* _Task to complete_: Give the listing below again exactly, but without any of its pictures.

* _Collected material_:
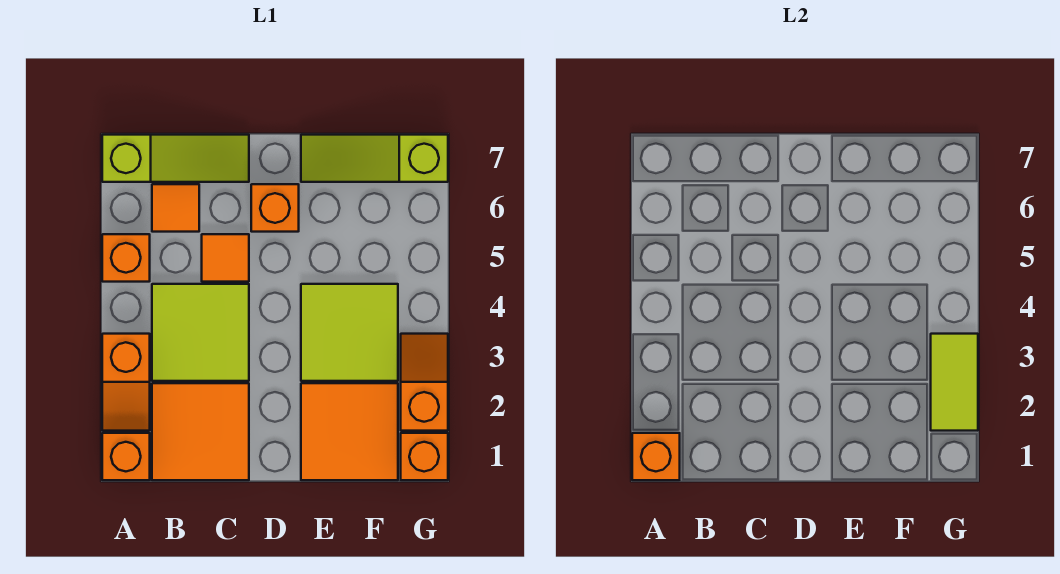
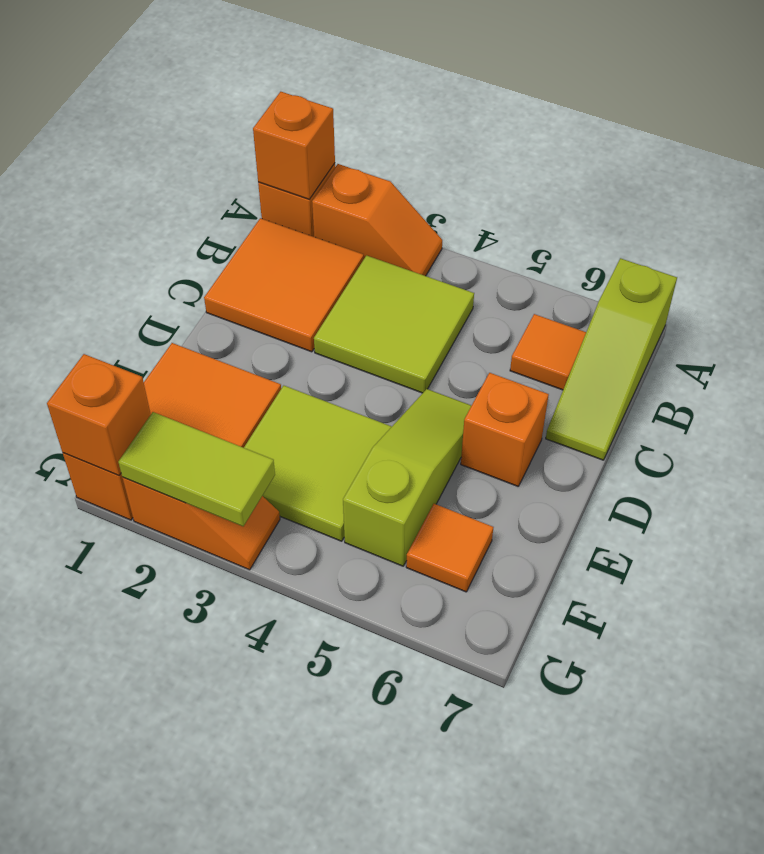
orange slope A2:A3 level 1 top 3 -> orange slope A2:A3 level 1 top 2
orange brick A5 level 1 -> orange brick G1 level 2
orange tile C5 level 1 -> orange tile F6 level 1
lime slope E7:G7 level 1 top G -> lime slope D5:F5 level 1 top F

* _The completed task_:
orange slope A2:A3 level 1 top 3 -> orange slope A2:A3 level 1 top 2
orange brick A5 level 1 -> orange brick G1 level 2
orange tile C5 level 1 -> orange tile F6 level 1
lime slope E7:G7 level 1 top G -> lime slope D5:F5 level 1 top F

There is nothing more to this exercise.